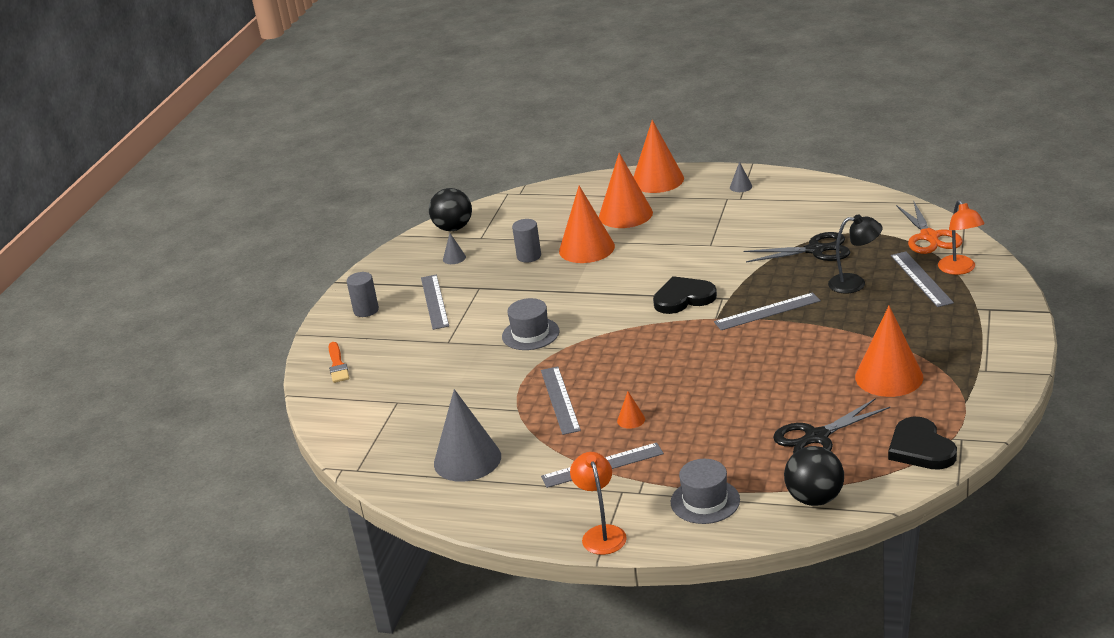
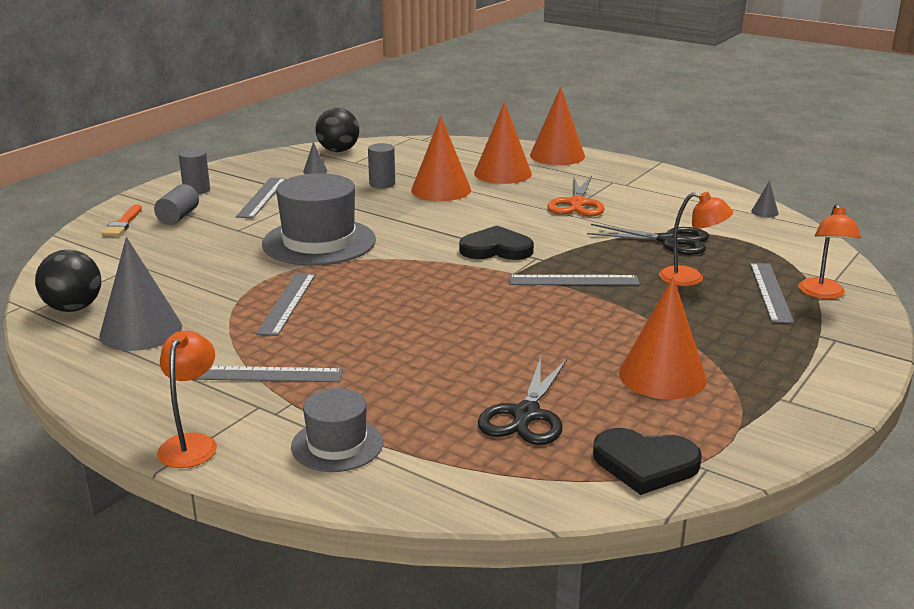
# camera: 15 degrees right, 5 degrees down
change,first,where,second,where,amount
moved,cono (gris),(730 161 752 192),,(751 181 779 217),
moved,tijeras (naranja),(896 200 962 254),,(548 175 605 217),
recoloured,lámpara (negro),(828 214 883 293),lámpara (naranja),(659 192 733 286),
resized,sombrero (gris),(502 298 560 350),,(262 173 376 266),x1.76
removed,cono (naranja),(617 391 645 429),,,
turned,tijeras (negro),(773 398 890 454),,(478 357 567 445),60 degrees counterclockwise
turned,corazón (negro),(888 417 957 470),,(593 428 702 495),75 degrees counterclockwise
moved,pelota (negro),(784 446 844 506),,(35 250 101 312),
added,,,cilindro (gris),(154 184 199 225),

-=-=-

> [Work item]
Lines from the one holding "moved,cono (gris),(730 161" through the last line of the material are to be repeated exactly; no other lines belong in the answer.

> [Task response]
moved,cono (gris),(730 161 752 192),,(751 181 779 217),
moved,tijeras (naranja),(896 200 962 254),,(548 175 605 217),
recoloured,lámpara (negro),(828 214 883 293),lámpara (naranja),(659 192 733 286),
resized,sombrero (gris),(502 298 560 350),,(262 173 376 266),x1.76
removed,cono (naranja),(617 391 645 429),,,
turned,tijeras (negro),(773 398 890 454),,(478 357 567 445),60 degrees counterclockwise
turned,corazón (negro),(888 417 957 470),,(593 428 702 495),75 degrees counterclockwise
moved,pelota (negro),(784 446 844 506),,(35 250 101 312),
added,,,cilindro (gris),(154 184 199 225),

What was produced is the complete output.